- WHAT THE EXERCISE ASKS
Output every record exactly, apart from its images.

───── SUPPLIED INFORMATION

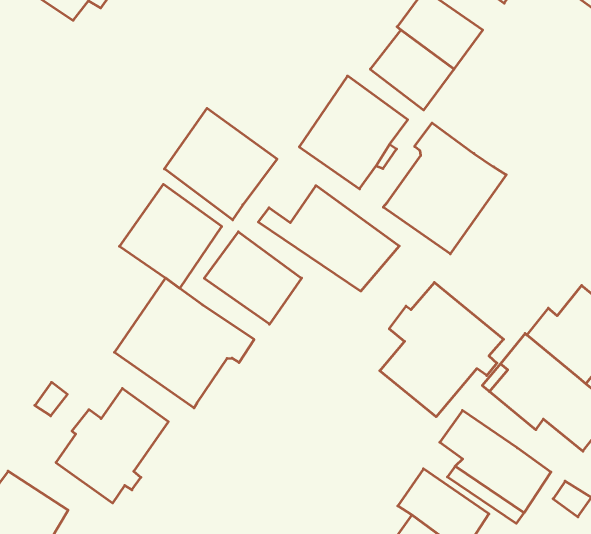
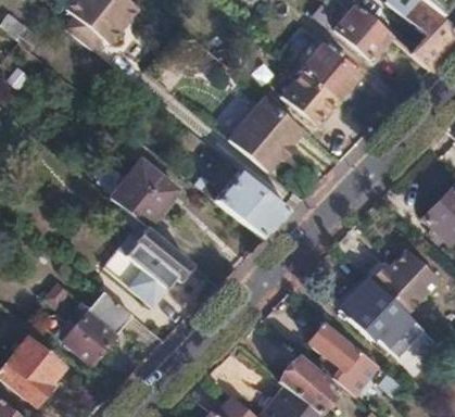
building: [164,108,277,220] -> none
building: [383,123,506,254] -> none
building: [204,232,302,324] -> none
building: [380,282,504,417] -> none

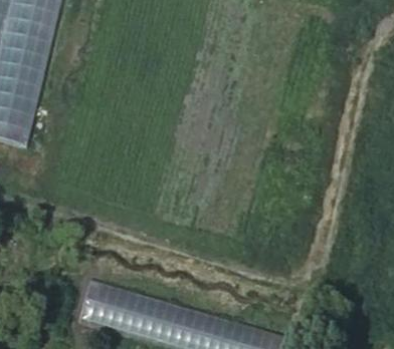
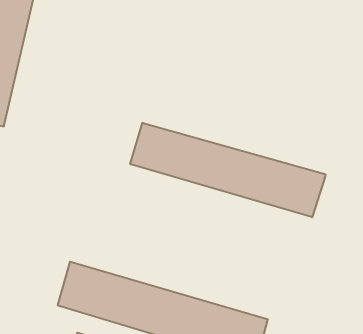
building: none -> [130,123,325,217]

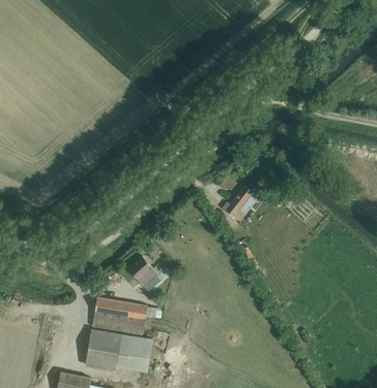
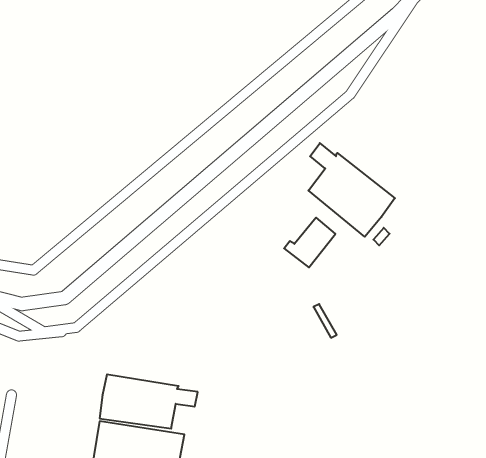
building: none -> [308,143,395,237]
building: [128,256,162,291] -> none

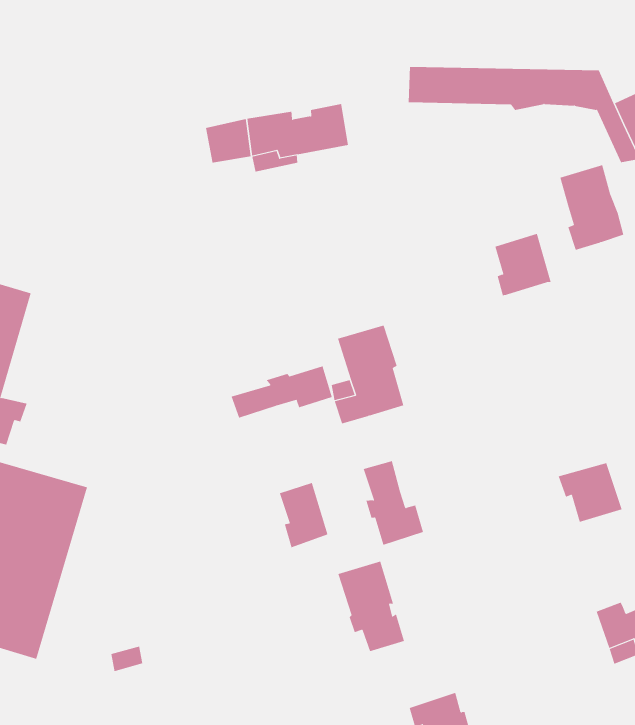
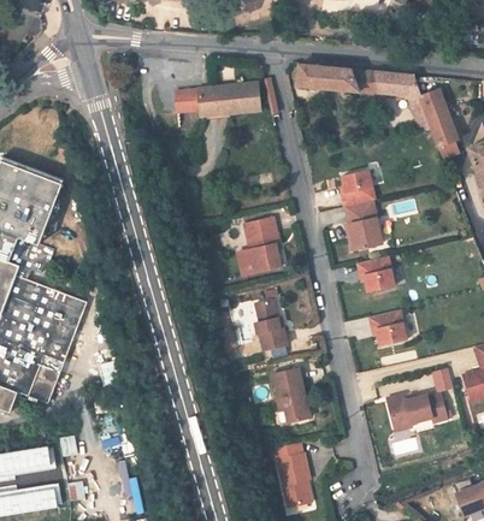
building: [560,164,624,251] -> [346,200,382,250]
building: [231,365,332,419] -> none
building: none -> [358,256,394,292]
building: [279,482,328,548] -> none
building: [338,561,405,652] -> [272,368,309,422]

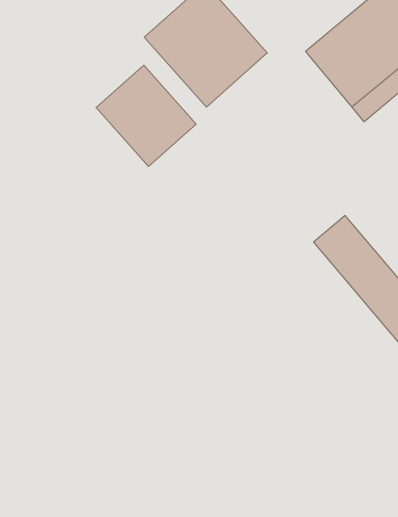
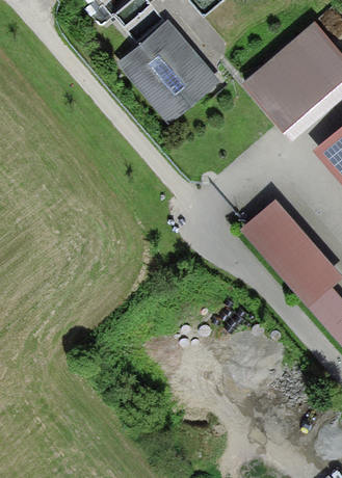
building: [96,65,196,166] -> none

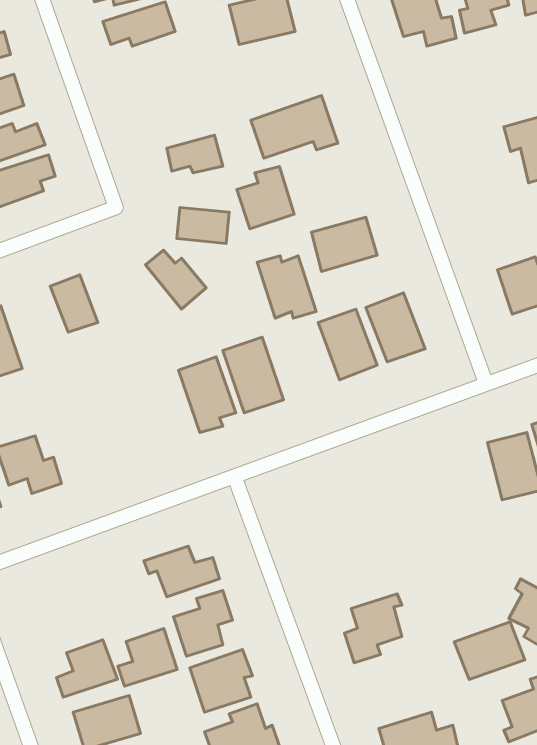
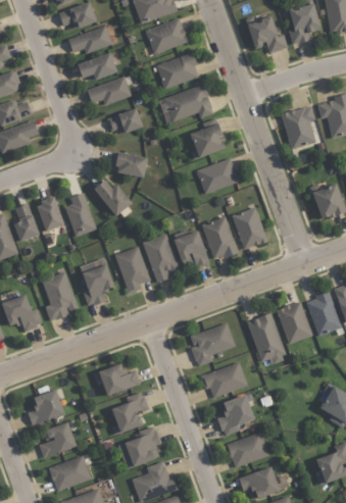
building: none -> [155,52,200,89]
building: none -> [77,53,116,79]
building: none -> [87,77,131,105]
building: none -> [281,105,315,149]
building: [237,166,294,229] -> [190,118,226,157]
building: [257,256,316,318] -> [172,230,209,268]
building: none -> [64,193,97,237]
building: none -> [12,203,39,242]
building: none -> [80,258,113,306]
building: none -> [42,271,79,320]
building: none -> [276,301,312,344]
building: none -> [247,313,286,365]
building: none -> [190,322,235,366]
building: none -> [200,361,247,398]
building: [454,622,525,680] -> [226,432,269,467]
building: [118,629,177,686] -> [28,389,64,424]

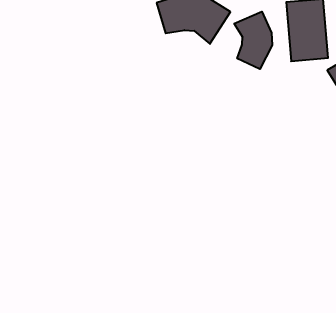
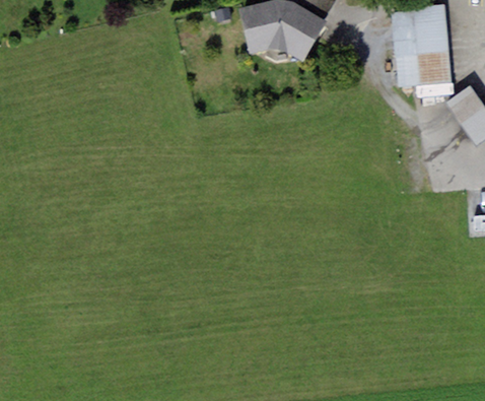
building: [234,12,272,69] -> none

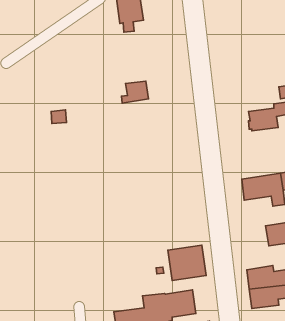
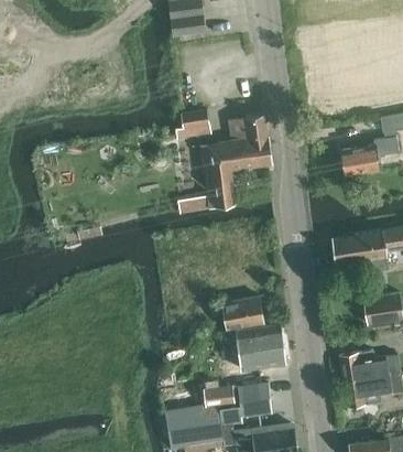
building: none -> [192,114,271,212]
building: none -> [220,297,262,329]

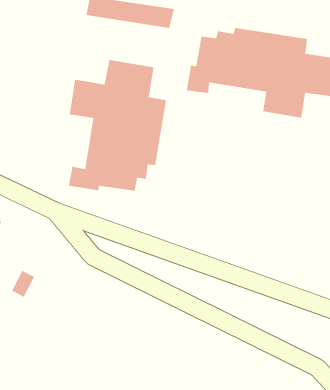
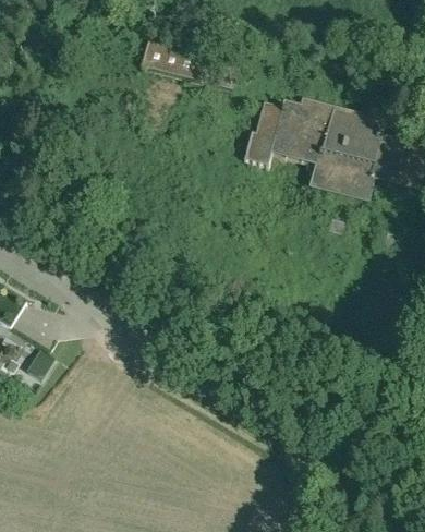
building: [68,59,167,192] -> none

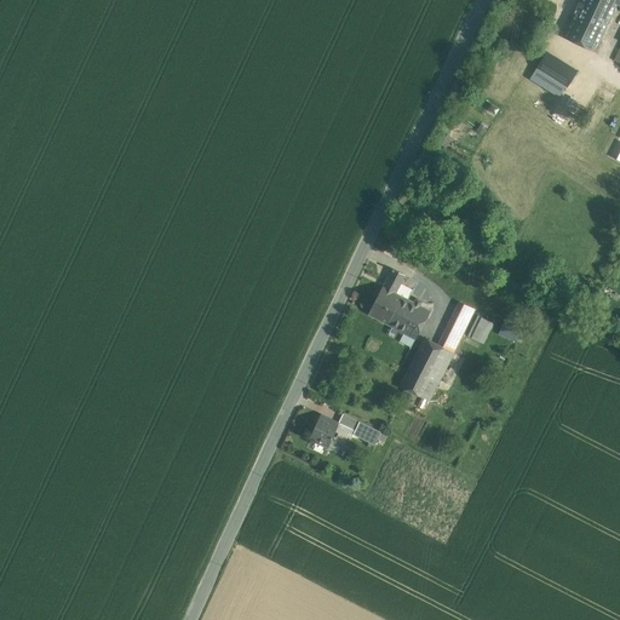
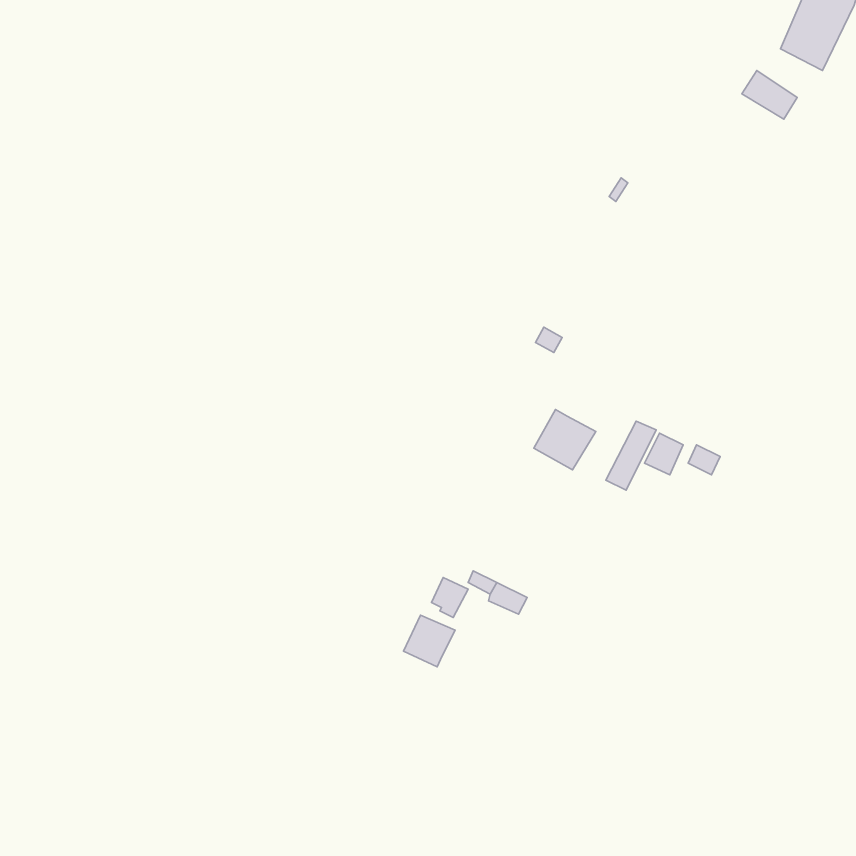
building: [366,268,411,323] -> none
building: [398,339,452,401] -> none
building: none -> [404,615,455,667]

──────────

- EXERCISE RESPONSE
building: [164,108,277,220] -> none
building: [383,123,506,254] -> none
building: [204,232,302,324] -> none
building: [380,282,504,417] -> none

building: none -> [130,123,325,217]

building: none -> [308,143,395,237]
building: [128,256,162,291] -> none

building: [560,164,624,251] -> [346,200,382,250]
building: [231,365,332,419] -> none
building: none -> [358,256,394,292]
building: [279,482,328,548] -> none
building: [338,561,405,652] -> [272,368,309,422]

building: [96,65,196,166] -> none

building: none -> [155,52,200,89]
building: none -> [77,53,116,79]
building: none -> [87,77,131,105]
building: none -> [281,105,315,149]
building: [237,166,294,229] -> [190,118,226,157]
building: [257,256,316,318] -> [172,230,209,268]
building: none -> [64,193,97,237]
building: none -> [12,203,39,242]
building: none -> [80,258,113,306]
building: none -> [42,271,79,320]
building: none -> [276,301,312,344]
building: none -> [247,313,286,365]
building: none -> [190,322,235,366]
building: none -> [200,361,247,398]
building: [454,622,525,680] -> [226,432,269,467]
building: [118,629,177,686] -> [28,389,64,424]

building: [234,12,272,69] -> none

building: none -> [192,114,271,212]
building: none -> [220,297,262,329]

building: [68,59,167,192] -> none

building: [366,268,411,323] -> none
building: [398,339,452,401] -> none
building: none -> [404,615,455,667]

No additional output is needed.